# [DIRECTIONS FOR THIS TASK]
Those lines of the data that hold the word "grey" are to be copied out.

# [RECORDS SHOWN]
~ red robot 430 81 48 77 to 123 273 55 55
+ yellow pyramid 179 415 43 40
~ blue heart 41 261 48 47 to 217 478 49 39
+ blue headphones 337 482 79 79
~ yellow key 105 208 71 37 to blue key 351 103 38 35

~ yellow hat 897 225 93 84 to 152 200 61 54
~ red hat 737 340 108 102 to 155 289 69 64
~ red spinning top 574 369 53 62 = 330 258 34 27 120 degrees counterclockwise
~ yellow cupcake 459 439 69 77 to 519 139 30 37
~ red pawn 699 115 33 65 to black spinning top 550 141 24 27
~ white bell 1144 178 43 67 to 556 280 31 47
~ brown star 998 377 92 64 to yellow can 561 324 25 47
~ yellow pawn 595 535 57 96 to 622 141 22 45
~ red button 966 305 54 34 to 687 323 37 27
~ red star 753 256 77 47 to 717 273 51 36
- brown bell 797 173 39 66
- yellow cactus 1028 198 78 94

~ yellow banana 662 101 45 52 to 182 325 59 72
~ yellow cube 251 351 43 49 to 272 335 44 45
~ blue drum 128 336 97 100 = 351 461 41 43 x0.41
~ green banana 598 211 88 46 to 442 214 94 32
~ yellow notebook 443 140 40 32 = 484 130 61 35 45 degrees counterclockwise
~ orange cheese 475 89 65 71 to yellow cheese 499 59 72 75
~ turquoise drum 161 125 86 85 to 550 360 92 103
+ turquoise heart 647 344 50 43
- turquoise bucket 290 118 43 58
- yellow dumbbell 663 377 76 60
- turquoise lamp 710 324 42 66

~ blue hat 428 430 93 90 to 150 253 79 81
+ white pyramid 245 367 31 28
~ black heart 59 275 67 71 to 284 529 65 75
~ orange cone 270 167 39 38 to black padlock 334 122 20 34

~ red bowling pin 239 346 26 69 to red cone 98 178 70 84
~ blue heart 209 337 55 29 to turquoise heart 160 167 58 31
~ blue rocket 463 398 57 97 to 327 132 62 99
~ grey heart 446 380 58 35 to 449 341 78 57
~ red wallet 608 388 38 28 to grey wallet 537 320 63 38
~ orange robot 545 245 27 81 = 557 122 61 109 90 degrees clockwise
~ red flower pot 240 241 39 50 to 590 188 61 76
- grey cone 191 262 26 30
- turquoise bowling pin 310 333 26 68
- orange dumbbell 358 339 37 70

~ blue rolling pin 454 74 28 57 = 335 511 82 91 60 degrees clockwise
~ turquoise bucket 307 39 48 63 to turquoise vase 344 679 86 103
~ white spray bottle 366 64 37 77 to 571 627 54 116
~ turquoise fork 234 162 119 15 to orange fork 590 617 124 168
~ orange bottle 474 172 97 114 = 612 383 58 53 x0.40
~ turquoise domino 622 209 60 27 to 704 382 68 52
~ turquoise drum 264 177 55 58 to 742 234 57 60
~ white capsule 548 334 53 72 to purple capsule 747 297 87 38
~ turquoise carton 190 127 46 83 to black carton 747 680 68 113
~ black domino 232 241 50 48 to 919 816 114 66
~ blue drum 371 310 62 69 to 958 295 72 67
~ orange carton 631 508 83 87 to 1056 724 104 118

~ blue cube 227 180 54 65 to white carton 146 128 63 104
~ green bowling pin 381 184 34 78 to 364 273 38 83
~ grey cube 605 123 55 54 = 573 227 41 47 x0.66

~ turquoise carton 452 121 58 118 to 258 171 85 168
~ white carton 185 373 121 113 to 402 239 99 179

# [SOLUTION]
~ grey heart 446 380 58 35 to 449 341 78 57
~ red wallet 608 388 38 28 to grey wallet 537 320 63 38
- grey cone 191 262 26 30
~ grey cube 605 123 55 54 = 573 227 41 47 x0.66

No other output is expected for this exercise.